Write every entry out again exactly, please, and skip the pictures.

***

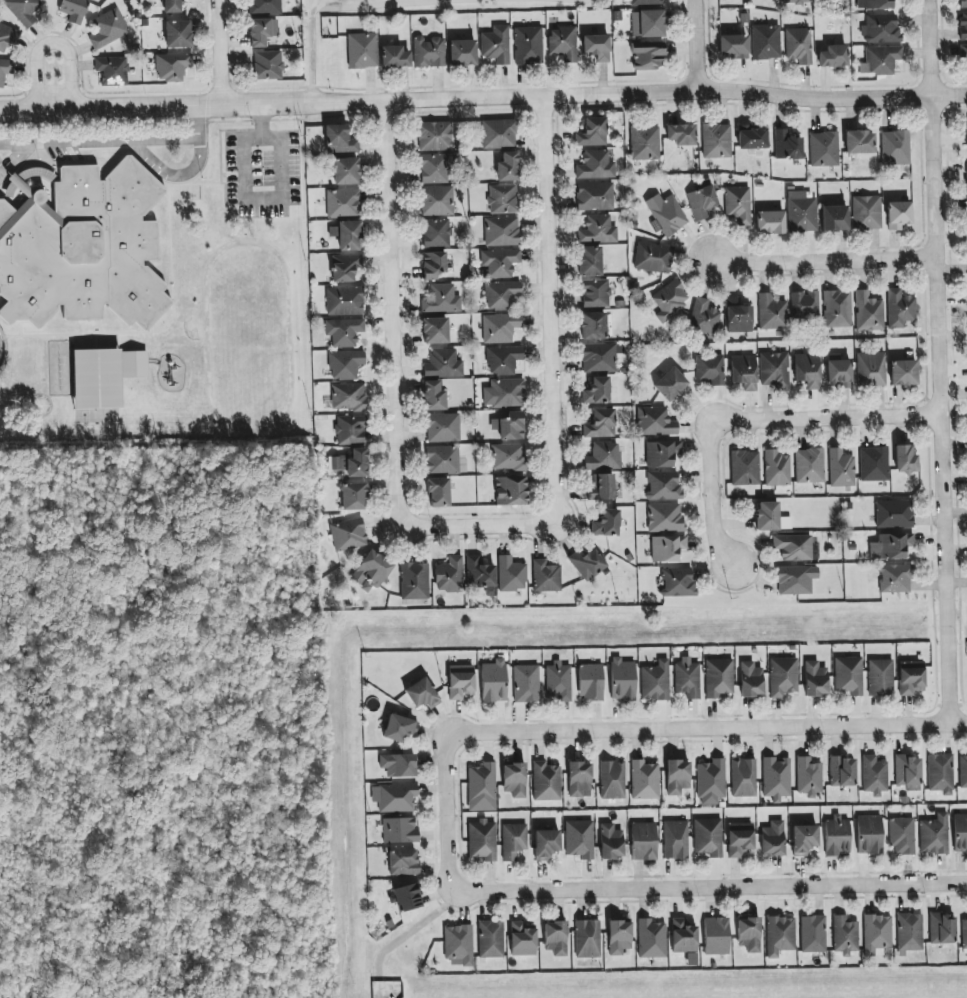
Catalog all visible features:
road: (576, 0)
building: (646, 2)
building: (796, 2)
road: (405, 3)
building: (878, 4)
building: (962, 4)
building: (171, 6)
building: (265, 6)
road: (328, 8)
building: (23, 10)
building: (73, 10)
building: (648, 24)
building: (963, 25)
building: (109, 29)
building: (881, 29)
building: (261, 31)
building: (178, 34)
building: (8, 37)
road: (48, 41)
building: (766, 42)
building: (563, 43)
building: (496, 45)
road: (695, 45)
building: (528, 46)
building: (733, 46)
building: (798, 46)
building: (597, 47)
road: (218, 50)
building: (362, 50)
building: (428, 52)
building: (963, 52)
building: (462, 53)
building: (647, 56)
building: (833, 56)
building: (394, 57)
building: (882, 60)
building: (267, 65)
building: (172, 66)
building: (5, 70)
building: (112, 71)
road: (483, 97)
building: (966, 131)
building: (592, 132)
building: (498, 134)
building: (681, 134)
building: (434, 136)
building: (752, 137)
building: (339, 140)
road: (100, 141)
building: (716, 141)
building: (859, 142)
building: (644, 143)
building: (787, 145)
building: (895, 148)
building: (824, 149)
road: (14, 159)
building: (595, 165)
building: (507, 167)
building: (435, 169)
building: (966, 170)
road: (192, 171)
building: (345, 171)
building: (966, 189)
building: (593, 196)
road: (242, 197)
building: (502, 199)
building: (436, 201)
building: (701, 202)
building: (343, 203)
building: (738, 204)
building: (801, 212)
building: (866, 213)
building: (666, 214)
building: (898, 215)
building: (834, 218)
building: (770, 222)
building: (597, 230)
building: (501, 231)
building: (436, 233)
building: (347, 235)
building: (81, 248)
building: (653, 257)
road: (824, 260)
building: (589, 261)
building: (500, 262)
building: (433, 265)
building: (345, 267)
building: (595, 293)
road: (391, 295)
building: (501, 295)
building: (441, 299)
building: (344, 301)
building: (668, 301)
building: (804, 304)
road: (551, 305)
building: (837, 309)
building: (900, 309)
building: (771, 312)
building: (868, 312)
building: (738, 316)
building: (703, 319)
building: (593, 326)
building: (500, 328)
building: (435, 331)
building: (344, 332)
building: (600, 357)
building: (503, 360)
road: (938, 362)
building: (133, 364)
building: (345, 364)
building: (443, 364)
building: (709, 369)
building: (871, 369)
building: (774, 370)
building: (807, 370)
building: (839, 371)
building: (744, 372)
building: (903, 373)
building: (96, 379)
building: (670, 384)
building: (597, 391)
building: (504, 393)
building: (433, 396)
building: (348, 397)
road: (856, 419)
building: (655, 422)
building: (600, 424)
building: (509, 426)
building: (443, 427)
building: (350, 430)
building: (662, 454)
building: (603, 456)
building: (508, 457)
building: (442, 460)
building: (905, 460)
building: (350, 464)
building: (874, 464)
building: (809, 466)
road: (710, 467)
building: (745, 468)
building: (776, 468)
building: (841, 468)
building: (663, 485)
building: (602, 487)
building: (510, 491)
building: (438, 493)
building: (354, 496)
building: (894, 514)
building: (767, 516)
building: (665, 517)
building: (606, 523)
road: (464, 527)
building: (348, 534)
building: (891, 546)
building: (793, 547)
building: (667, 548)
building: (587, 565)
building: (370, 572)
building: (511, 574)
building: (448, 575)
building: (480, 575)
building: (545, 577)
building: (895, 578)
building: (796, 580)
building: (414, 581)
building: (677, 582)
building: (783, 676)
building: (847, 676)
building: (718, 678)
building: (880, 678)
building: (622, 679)
building: (815, 679)
building: (911, 679)
building: (687, 680)
building: (751, 680)
building: (494, 681)
building: (655, 681)
building: (460, 682)
building: (557, 682)
building: (590, 682)
building: (526, 684)
building: (422, 694)
building: (399, 728)
road: (706, 729)
building: (398, 765)
building: (963, 771)
building: (842, 772)
building: (908, 772)
building: (940, 773)
building: (874, 774)
building: (808, 776)
building: (677, 777)
building: (743, 777)
building: (579, 778)
building: (612, 779)
building: (776, 779)
building: (514, 780)
building: (644, 780)
building: (546, 782)
building: (711, 782)
building: (481, 788)
building: (396, 798)
road: (450, 813)
building: (399, 830)
building: (960, 833)
building: (869, 835)
building: (933, 835)
building: (837, 836)
building: (902, 836)
building: (708, 837)
building: (579, 839)
building: (740, 839)
building: (773, 839)
building: (804, 839)
building: (482, 840)
building: (513, 840)
building: (676, 840)
building: (644, 841)
building: (611, 842)
building: (546, 844)
building: (403, 862)
road: (710, 889)
building: (406, 897)
building: (941, 929)
road: (410, 931)
building: (909, 933)
building: (749, 934)
building: (813, 934)
building: (876, 934)
building: (964, 934)
building: (780, 935)
building: (844, 935)
building: (716, 936)
building: (683, 937)
building: (555, 938)
building: (619, 938)
building: (490, 939)
building: (522, 939)
building: (587, 939)
building: (651, 939)
building: (458, 945)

***

_Exercise response:_
Catalog all visible features:
road: (576, 0)
building: (646, 2)
building: (796, 2)
road: (405, 3)
building: (878, 4)
building: (962, 4)
building: (171, 6)
building: (265, 6)
road: (328, 8)
building: (23, 10)
building: (73, 10)
building: (648, 24)
building: (963, 25)
building: (109, 29)
building: (881, 29)
building: (261, 31)
building: (178, 34)
building: (8, 37)
road: (48, 41)
building: (766, 42)
building: (563, 43)
building: (496, 45)
road: (695, 45)
building: (528, 46)
building: (733, 46)
building: (798, 46)
building: (597, 47)
road: (218, 50)
building: (362, 50)
building: (428, 52)
building: (963, 52)
building: (462, 53)
building: (647, 56)
building: (833, 56)
building: (394, 57)
building: (882, 60)
building: (267, 65)
building: (172, 66)
building: (5, 70)
building: (112, 71)
road: (483, 97)
building: (966, 131)
building: (592, 132)
building: (498, 134)
building: (681, 134)
building: (434, 136)
building: (752, 137)
building: (339, 140)
road: (100, 141)
building: (716, 141)
building: (859, 142)
building: (644, 143)
building: (787, 145)
building: (895, 148)
building: (824, 149)
road: (14, 159)
building: (595, 165)
building: (507, 167)
building: (435, 169)
building: (966, 170)
road: (192, 171)
building: (345, 171)
building: (966, 189)
building: (593, 196)
road: (242, 197)
building: (502, 199)
building: (436, 201)
building: (701, 202)
building: (343, 203)
building: (738, 204)
building: (801, 212)
building: (866, 213)
building: (666, 214)
building: (898, 215)
building: (834, 218)
building: (770, 222)
building: (597, 230)
building: (501, 231)
building: (436, 233)
building: (347, 235)
building: (81, 248)
building: (653, 257)
road: (824, 260)
building: (589, 261)
building: (500, 262)
building: (433, 265)
building: (345, 267)
building: (595, 293)
road: (391, 295)
building: (501, 295)
building: (441, 299)
building: (344, 301)
building: (668, 301)
building: (804, 304)
road: (551, 305)
building: (837, 309)
building: (900, 309)
building: (771, 312)
building: (868, 312)
building: (738, 316)
building: (703, 319)
building: (593, 326)
building: (500, 328)
building: (435, 331)
building: (344, 332)
building: (600, 357)
building: (503, 360)
road: (938, 362)
building: (133, 364)
building: (345, 364)
building: (443, 364)
building: (709, 369)
building: (871, 369)
building: (774, 370)
building: (807, 370)
building: (839, 371)
building: (744, 372)
building: (903, 373)
building: (96, 379)
building: (670, 384)
building: (597, 391)
building: (504, 393)
building: (433, 396)
building: (348, 397)
road: (856, 419)
building: (655, 422)
building: (600, 424)
building: (509, 426)
building: (443, 427)
building: (350, 430)
building: (662, 454)
building: (603, 456)
building: (508, 457)
building: (442, 460)
building: (905, 460)
building: (350, 464)
building: (874, 464)
building: (809, 466)
road: (710, 467)
building: (745, 468)
building: (776, 468)
building: (841, 468)
building: (663, 485)
building: (602, 487)
building: (510, 491)
building: (438, 493)
building: (354, 496)
building: (894, 514)
building: (767, 516)
building: (665, 517)
building: (606, 523)
road: (464, 527)
building: (348, 534)
building: (891, 546)
building: (793, 547)
building: (667, 548)
building: (587, 565)
building: (370, 572)
building: (511, 574)
building: (448, 575)
building: (480, 575)
building: (545, 577)
building: (895, 578)
building: (796, 580)
building: (414, 581)
building: (677, 582)
building: (783, 676)
building: (847, 676)
building: (718, 678)
building: (880, 678)
building: (622, 679)
building: (815, 679)
building: (911, 679)
building: (687, 680)
building: (751, 680)
building: (494, 681)
building: (655, 681)
building: (460, 682)
building: (557, 682)
building: (590, 682)
building: (526, 684)
building: (422, 694)
building: (399, 728)
road: (706, 729)
building: (398, 765)
building: (963, 771)
building: (842, 772)
building: (908, 772)
building: (940, 773)
building: (874, 774)
building: (808, 776)
building: (677, 777)
building: (743, 777)
building: (579, 778)
building: (612, 779)
building: (776, 779)
building: (514, 780)
building: (644, 780)
building: (546, 782)
building: (711, 782)
building: (481, 788)
building: (396, 798)
road: (450, 813)
building: (399, 830)
building: (960, 833)
building: (869, 835)
building: (933, 835)
building: (837, 836)
building: (902, 836)
building: (708, 837)
building: (579, 839)
building: (740, 839)
building: (773, 839)
building: (804, 839)
building: (482, 840)
building: (513, 840)
building: (676, 840)
building: (644, 841)
building: (611, 842)
building: (546, 844)
building: (403, 862)
road: (710, 889)
building: (406, 897)
building: (941, 929)
road: (410, 931)
building: (909, 933)
building: (749, 934)
building: (813, 934)
building: (876, 934)
building: (964, 934)
building: (780, 935)
building: (844, 935)
building: (716, 936)
building: (683, 937)
building: (555, 938)
building: (619, 938)
building: (490, 939)
building: (522, 939)
building: (587, 939)
building: (651, 939)
building: (458, 945)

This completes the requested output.